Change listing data
((

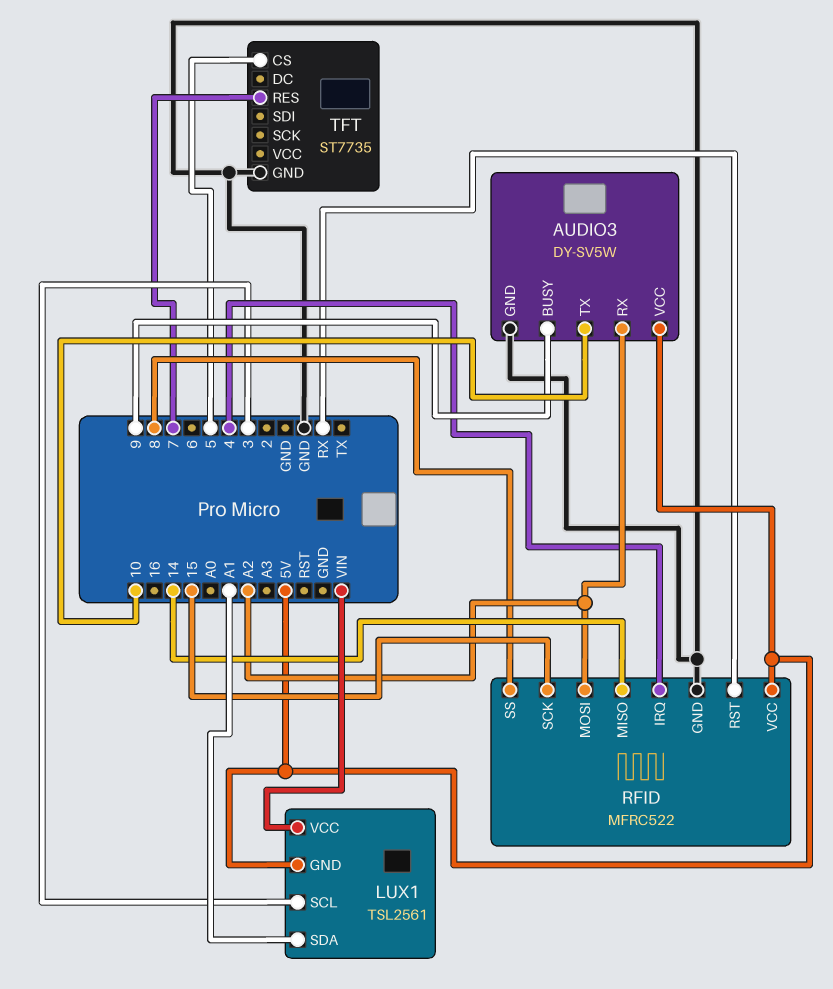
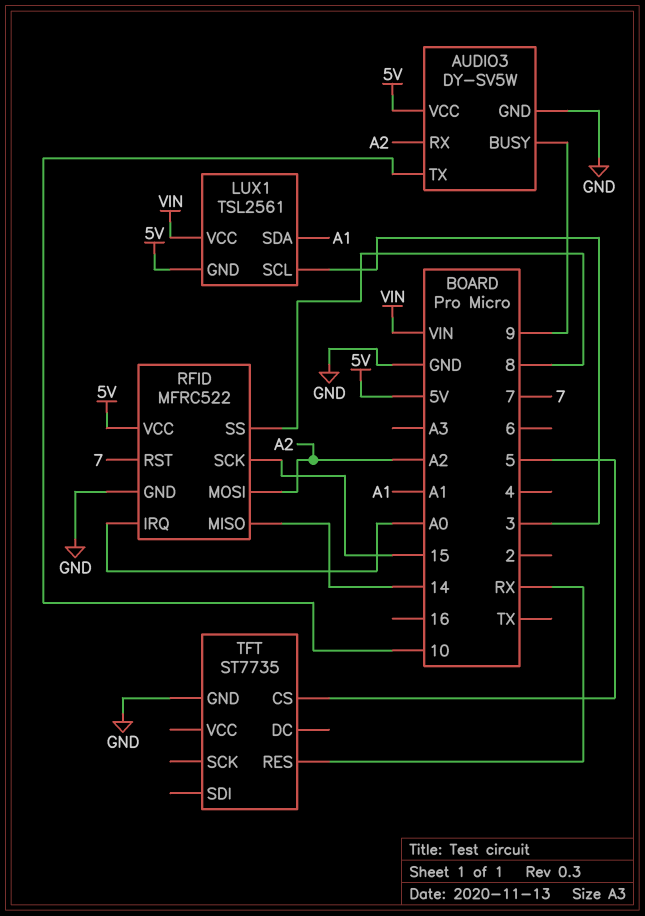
RFID pin IRQ: 4 -> A0
RFID pin RST: RX -> 7
TFT pin RES: 7 -> RX

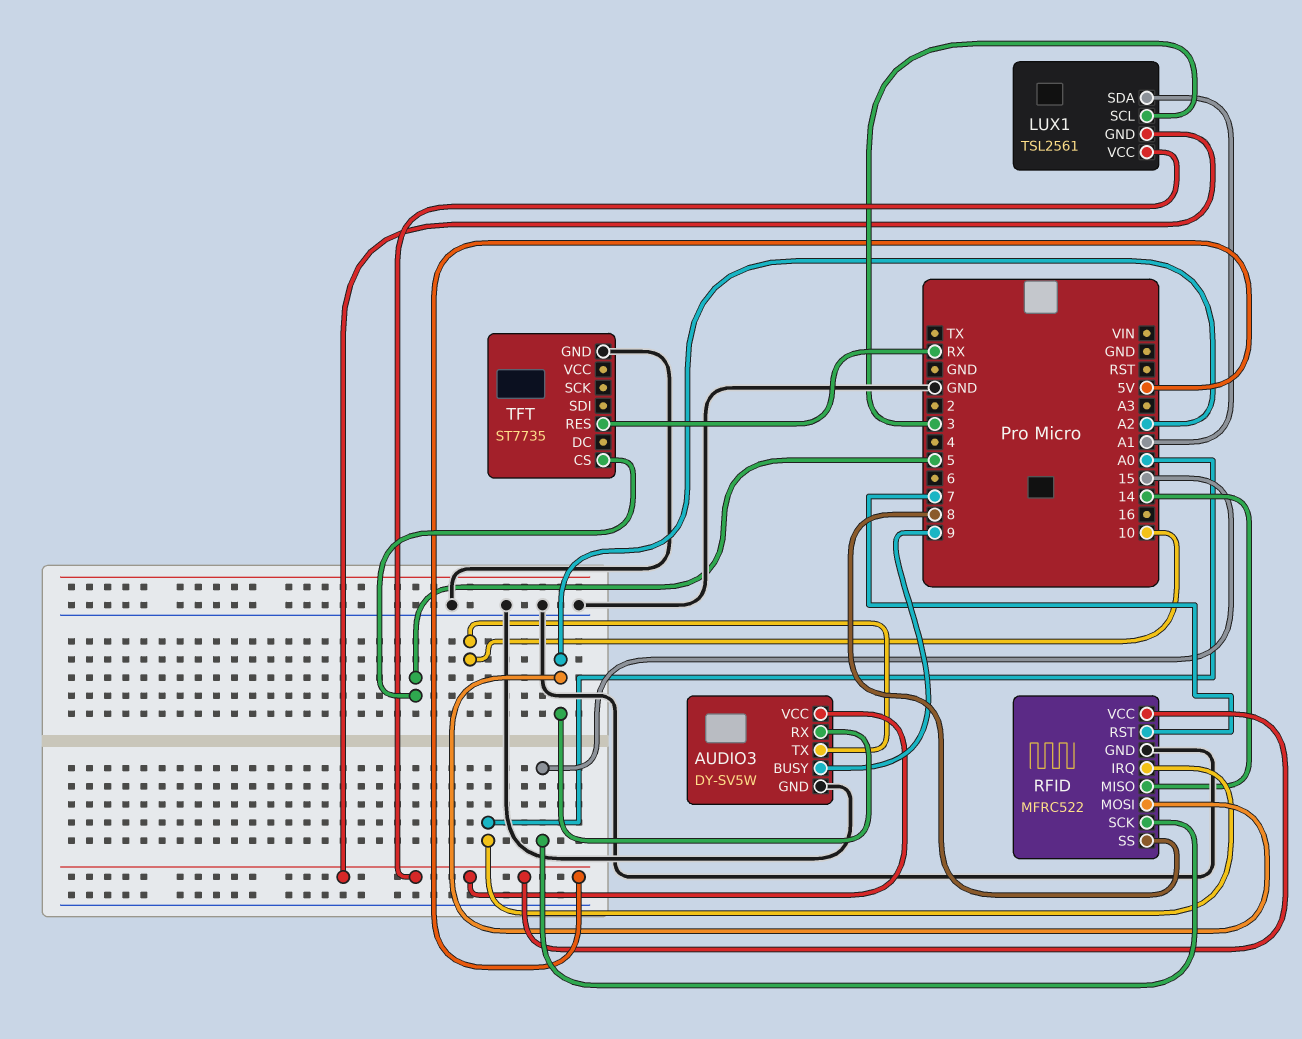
LUX1 pin VCC: VIN -> 5V

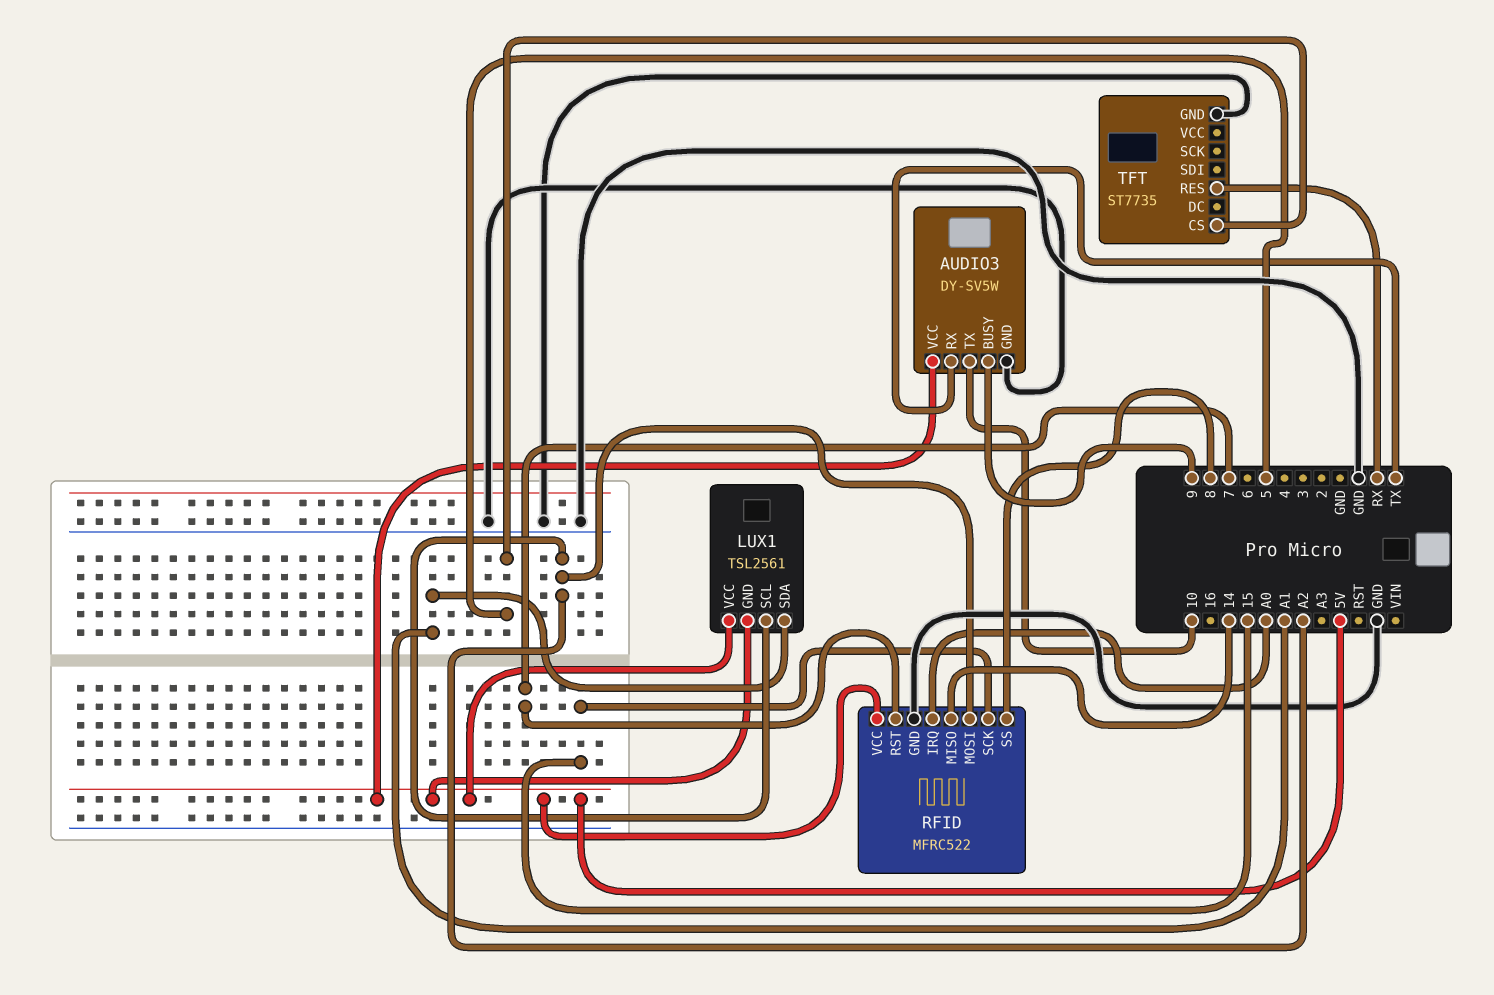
AUDIO3 pin RX: A2 -> TX
LUX1 pin SCL: 3 -> A2

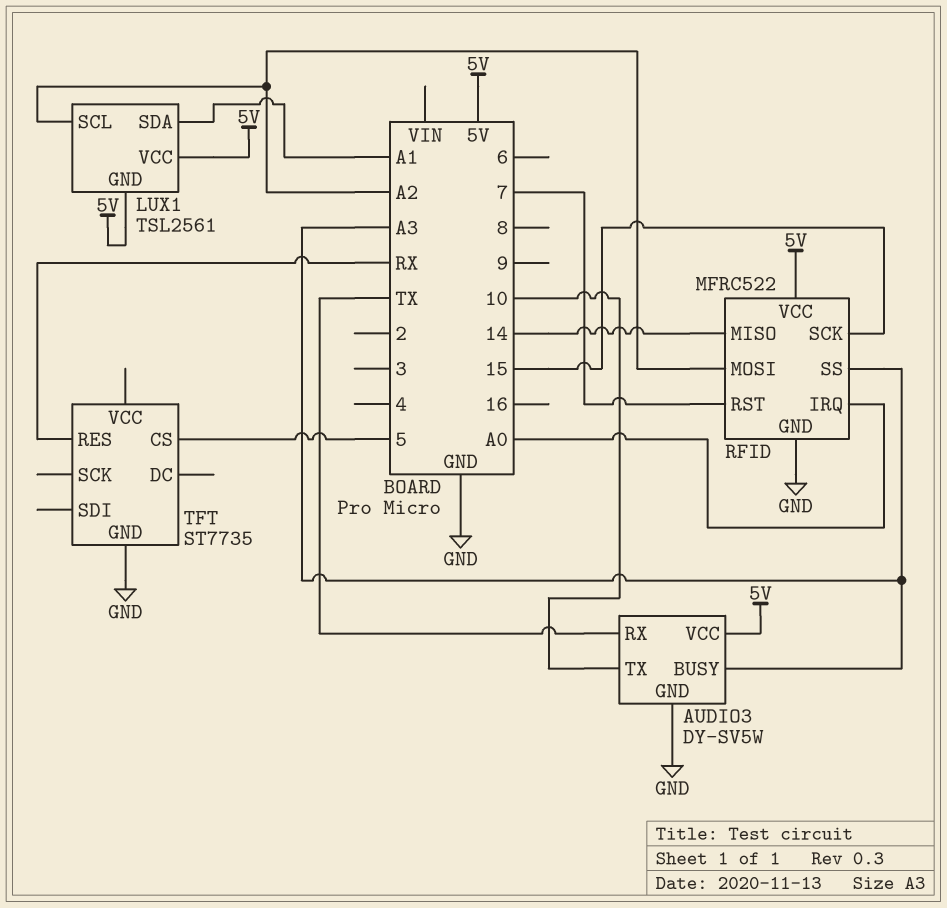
AUDIO3 pin BUSY: 9 -> A3
RFID pin SS: 8 -> A3

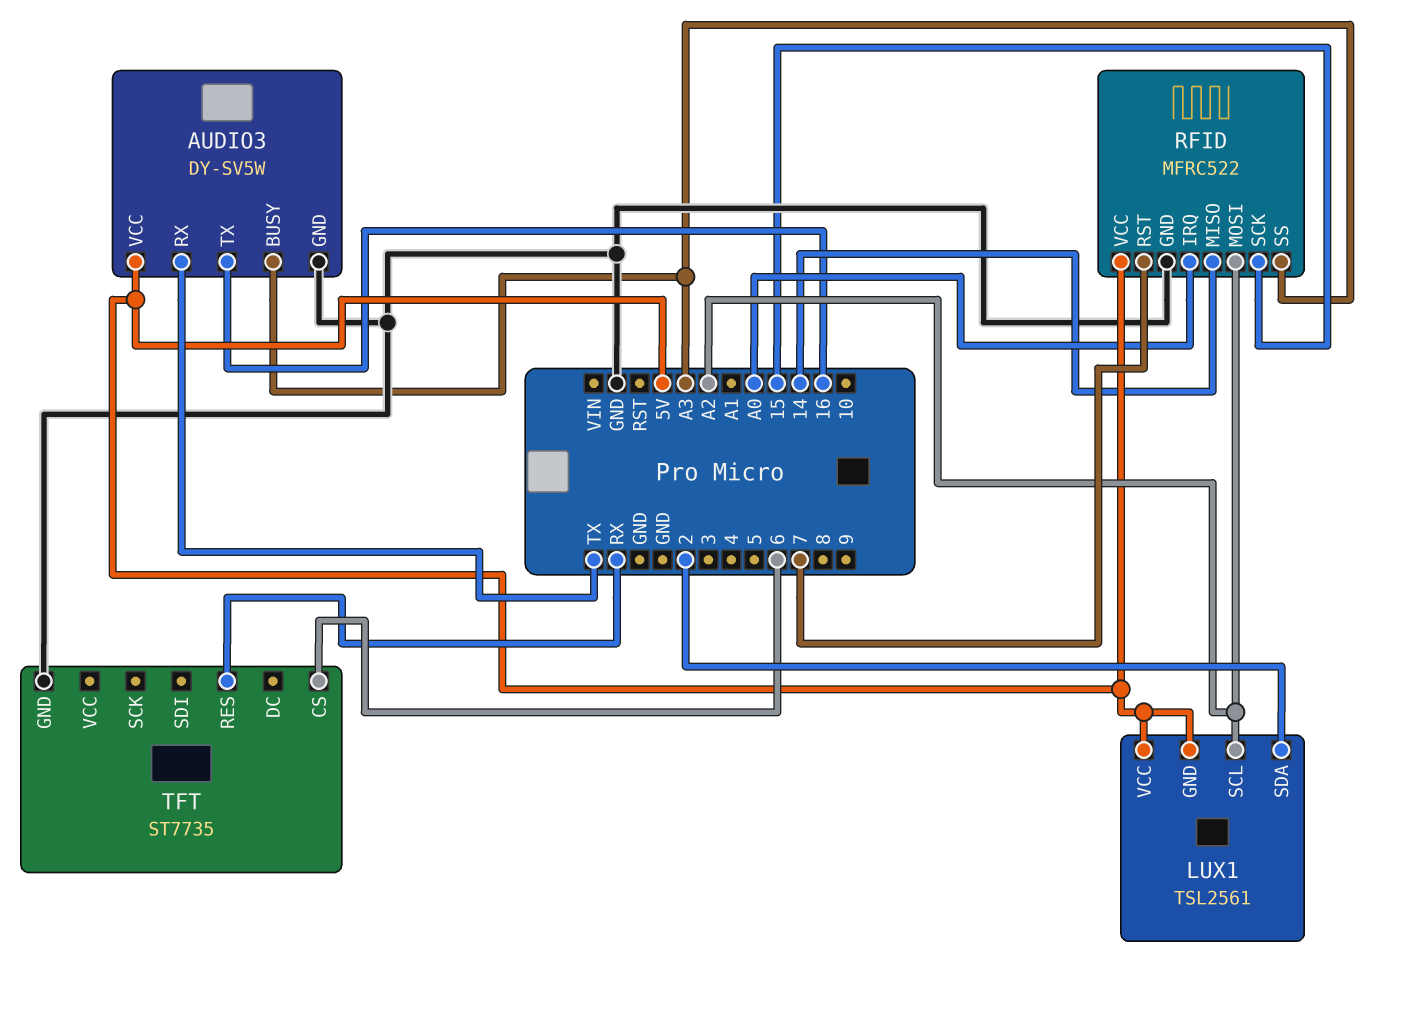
AUDIO3 pin TX: 10 -> 16
LUX1 pin SDA: A1 -> 2
TFT pin CS: 5 -> 6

))

### What is required
Set down every entry above exactly as written, but skip the pictures.

### Answer to this task
RFID pin IRQ: 4 -> A0
RFID pin RST: RX -> 7
TFT pin RES: 7 -> RX

LUX1 pin VCC: VIN -> 5V

AUDIO3 pin RX: A2 -> TX
LUX1 pin SCL: 3 -> A2

AUDIO3 pin BUSY: 9 -> A3
RFID pin SS: 8 -> A3

AUDIO3 pin TX: 10 -> 16
LUX1 pin SDA: A1 -> 2
TFT pin CS: 5 -> 6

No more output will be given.